PROBLEM REQUIREMENTS: Your response must be made up of each line in the data below that contains the string "zielony".

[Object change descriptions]
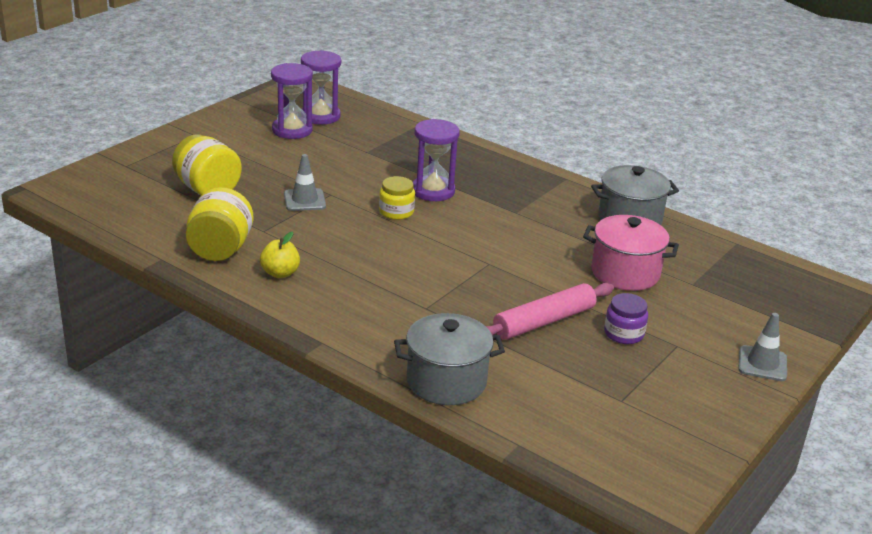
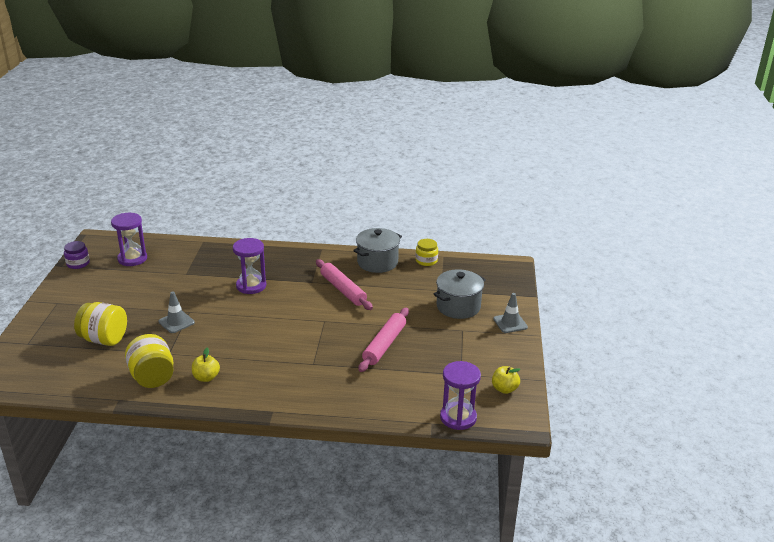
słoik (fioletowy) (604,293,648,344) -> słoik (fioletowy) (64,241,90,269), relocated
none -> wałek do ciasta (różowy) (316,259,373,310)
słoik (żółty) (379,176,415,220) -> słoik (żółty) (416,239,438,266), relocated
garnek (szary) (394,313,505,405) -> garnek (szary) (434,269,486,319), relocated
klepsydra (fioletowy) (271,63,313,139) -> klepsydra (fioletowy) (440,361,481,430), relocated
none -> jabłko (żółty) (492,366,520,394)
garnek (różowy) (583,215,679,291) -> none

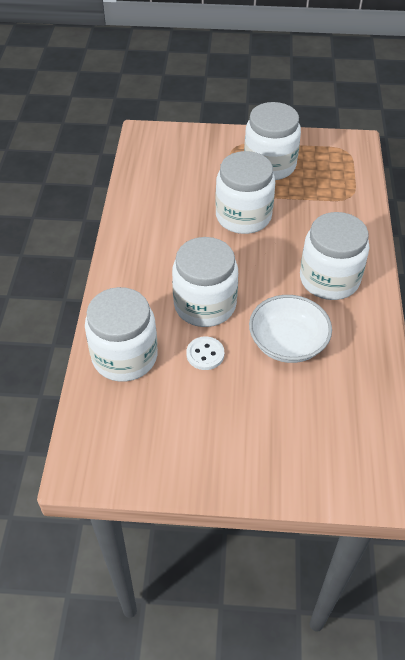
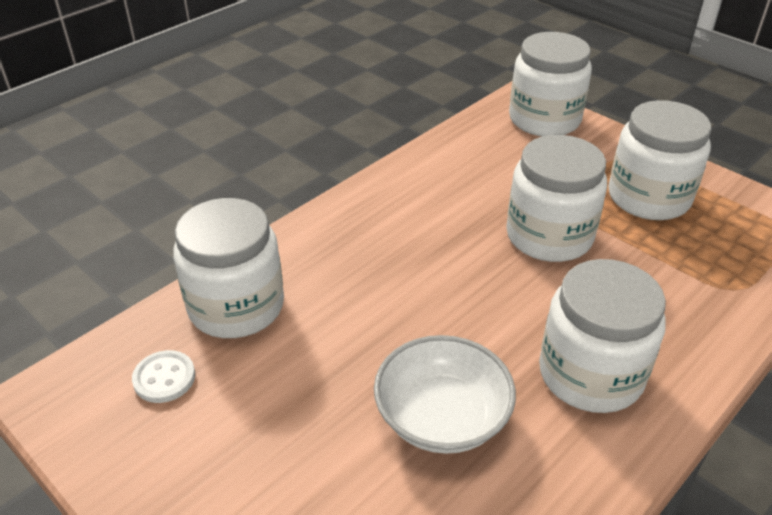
guzik (biały) (186,336,224,370) -> guzik (biały) (132,350,195,403), relocated
słoik (biały) (172,237,238,327) -> słoik (biały) (509,32,592,136), relocated

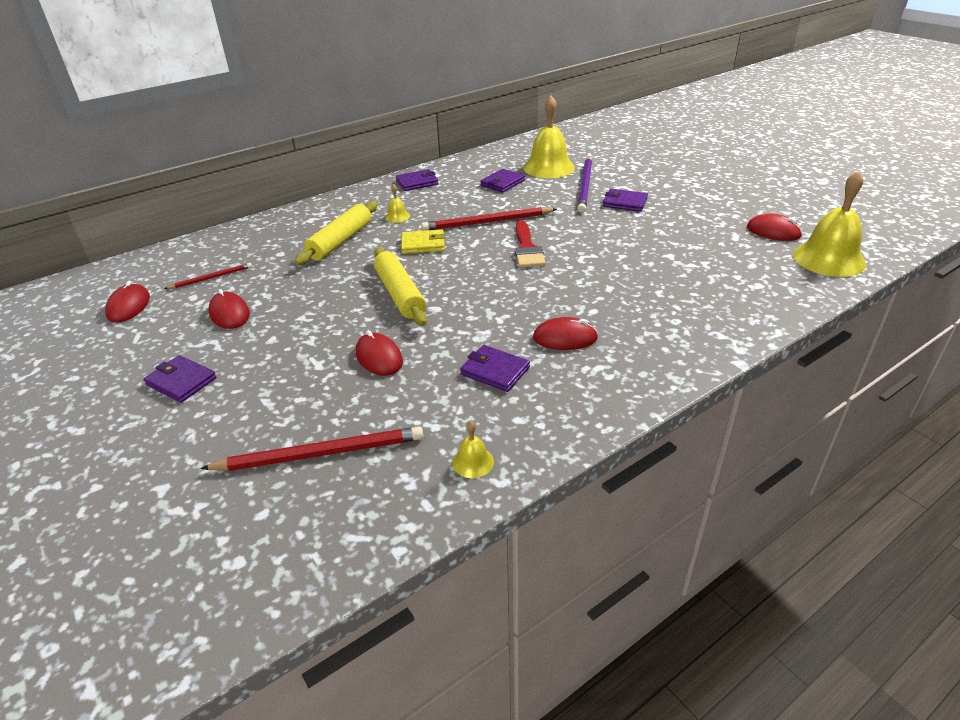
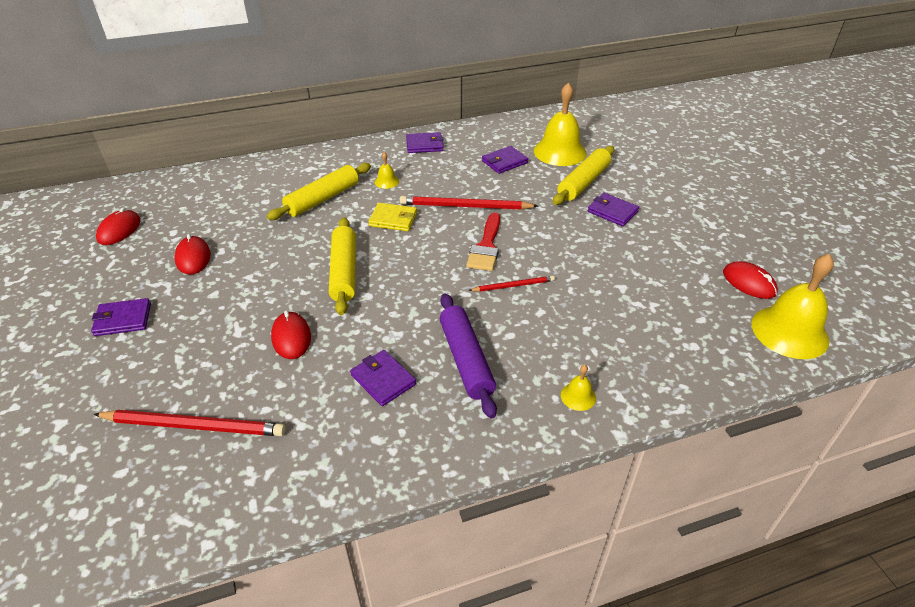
portfel (fioletowy) (143,355,216,403) -> portfel (fioletowy) (91,298,151,336), 60 degrees counterclockwise
myszka (czerwony) (533,317,598,350) -> wałek do ciasta (fioletowy) (440,293,497,419)
ołówek (czerwony) (164,263,252,289) -> ołówek (czerwony) (468,276,555,292), relocated
ołówek (fioletowy) (577,157,592,213) -> wałek do ciasta (żółty) (553,146,614,205)
dzwonek (żółty) (453,421,494,478) -> dzwonek (żółty) (561,365,596,411), relocated

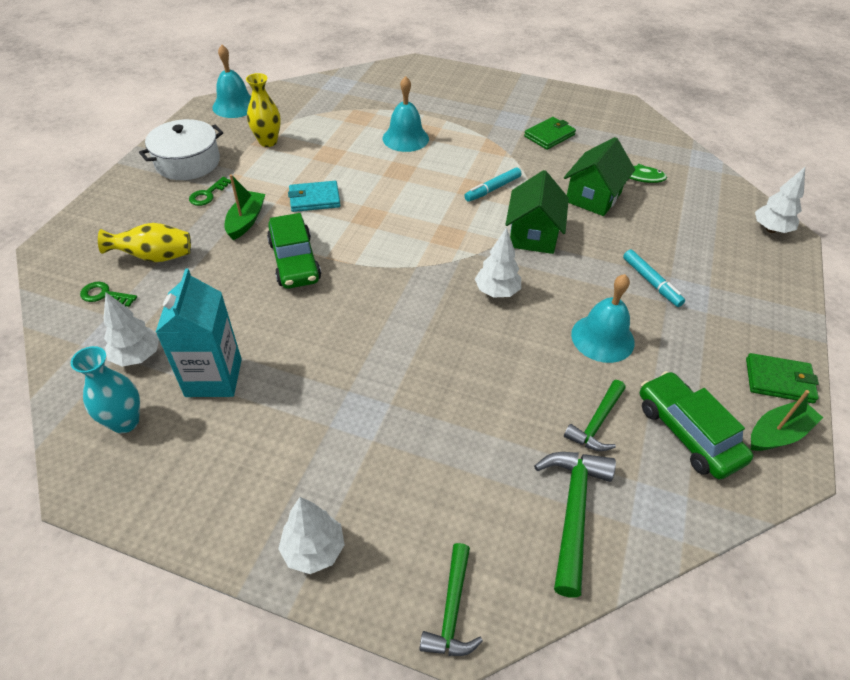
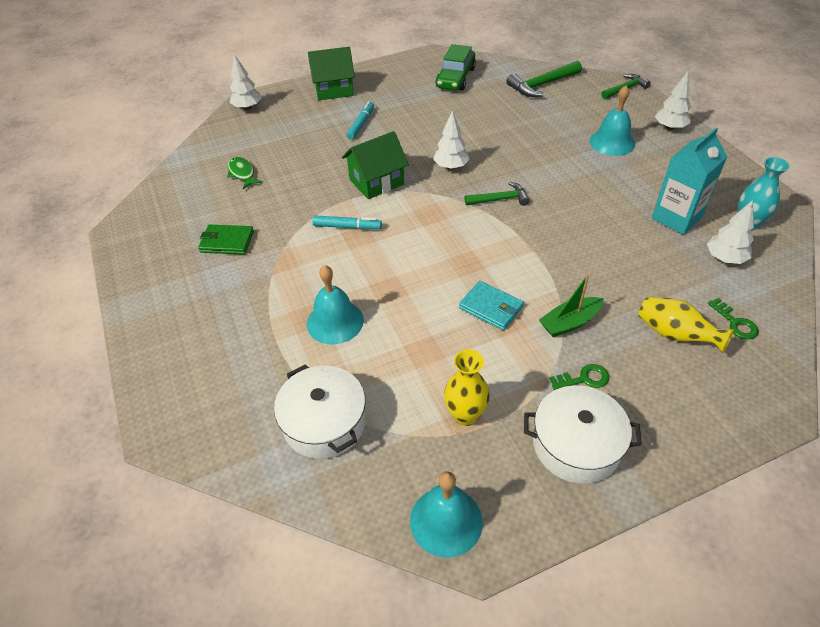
none -> garnek (biały) (274,364,366,459)
domek (zielony) (564,137,635,216) -> domek (zielony) (308,47,355,100), relocated
młotek (zielony) (564,380,626,451) -> młotek (zielony) (464,182,529,206), relocated
dzwonek (turkusowy) (571,274,635,363) -> dzwonek (turkusowy) (590,85,635,156), relocated
samochód (zielony) (267,213,321,289) -> none
portfel (zielony) (746,353,819,403) -> none
łódka (zielony) (750,390,823,451) -> none

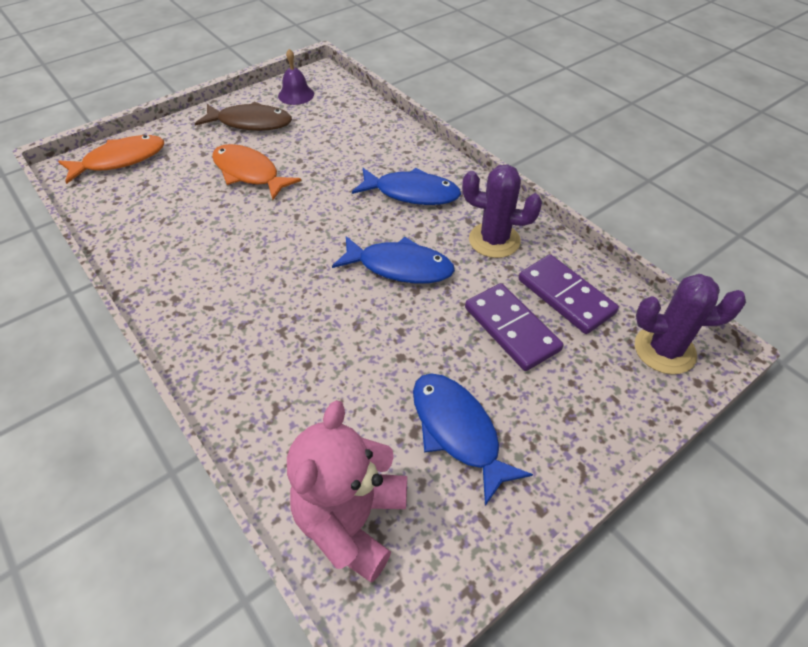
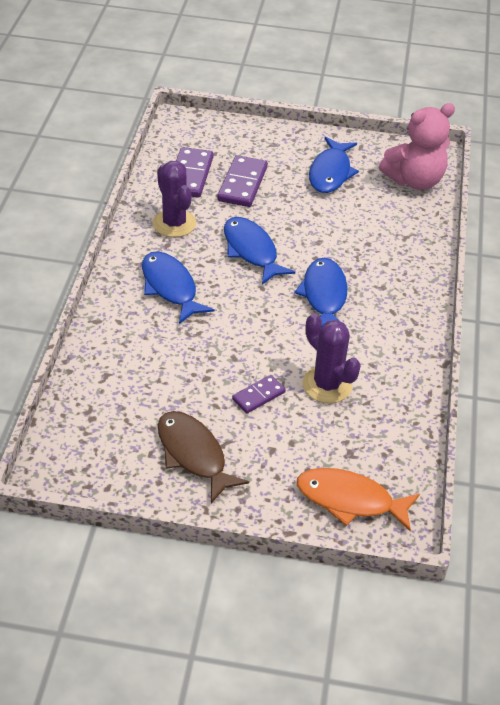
ryba (pomarańczowy) (212,144,302,200) -> kostka domina (fioletowy) (232,375,286,413)
none -> ryba (niebieski) (294,258,348,330)
kaktus (fioletowy) (635,274,746,374) -> kaktus (fioletowy) (303,314,361,403), relocated
dzwonek (fioletowy) (278,49,314,105) -> none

RESPONSE FOR THIS EXERCISE:
domek (zielony) (564,137,635,216) -> domek (zielony) (308,47,355,100), relocated
młotek (zielony) (564,380,626,451) -> młotek (zielony) (464,182,529,206), relocated
samochód (zielony) (267,213,321,289) -> none
portfel (zielony) (746,353,819,403) -> none
łódka (zielony) (750,390,823,451) -> none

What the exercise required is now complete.